[RECORDS PROVIDED]

::::

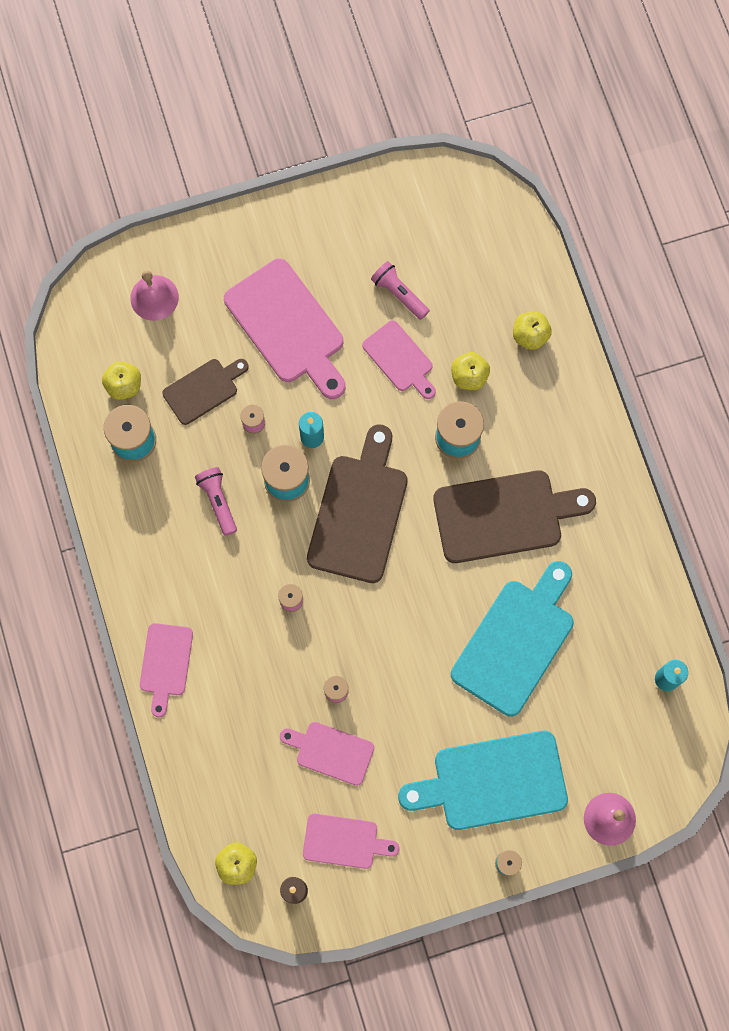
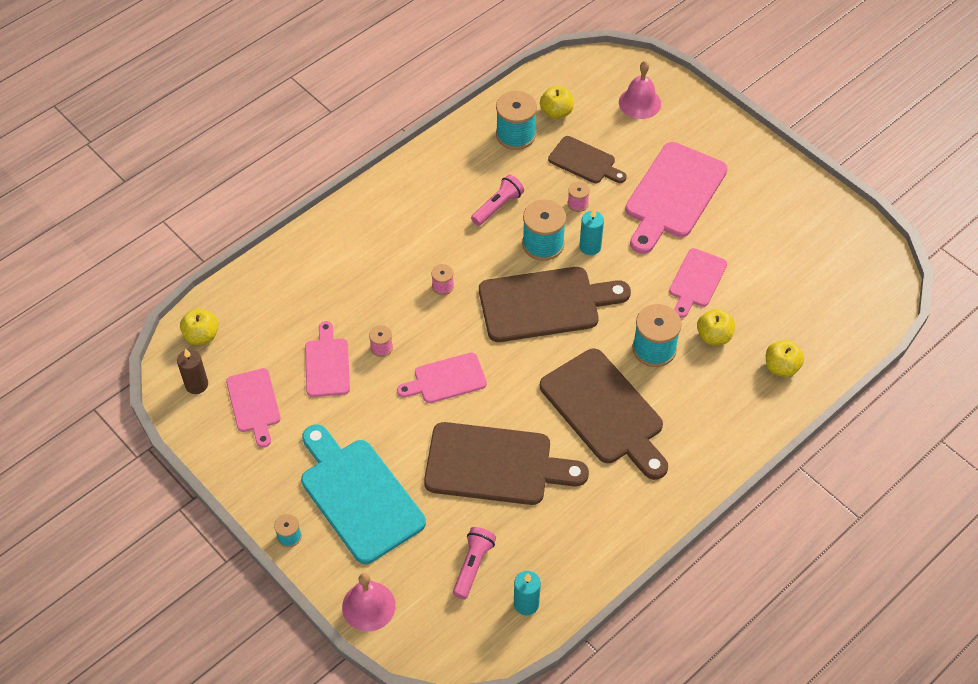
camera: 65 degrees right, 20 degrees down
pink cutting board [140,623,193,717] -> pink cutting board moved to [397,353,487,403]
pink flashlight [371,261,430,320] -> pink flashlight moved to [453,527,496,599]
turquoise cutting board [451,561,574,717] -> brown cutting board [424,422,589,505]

::::

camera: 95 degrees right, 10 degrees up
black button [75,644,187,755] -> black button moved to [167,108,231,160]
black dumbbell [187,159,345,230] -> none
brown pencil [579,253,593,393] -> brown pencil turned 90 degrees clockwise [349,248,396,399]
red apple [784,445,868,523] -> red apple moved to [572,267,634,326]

::::

[YOUR GOAL] Extract from the listing above the lines between the line containing "camera: 65 degrees right, 20 degrees down" and the line containing "turquoise cutting board", keeping both of those lines. Output nothing else.

[REPLY]
camera: 65 degrees right, 20 degrees down
pink cutting board [140,623,193,717] -> pink cutting board moved to [397,353,487,403]
pink flashlight [371,261,430,320] -> pink flashlight moved to [453,527,496,599]
turquoise cutting board [451,561,574,717] -> brown cutting board [424,422,589,505]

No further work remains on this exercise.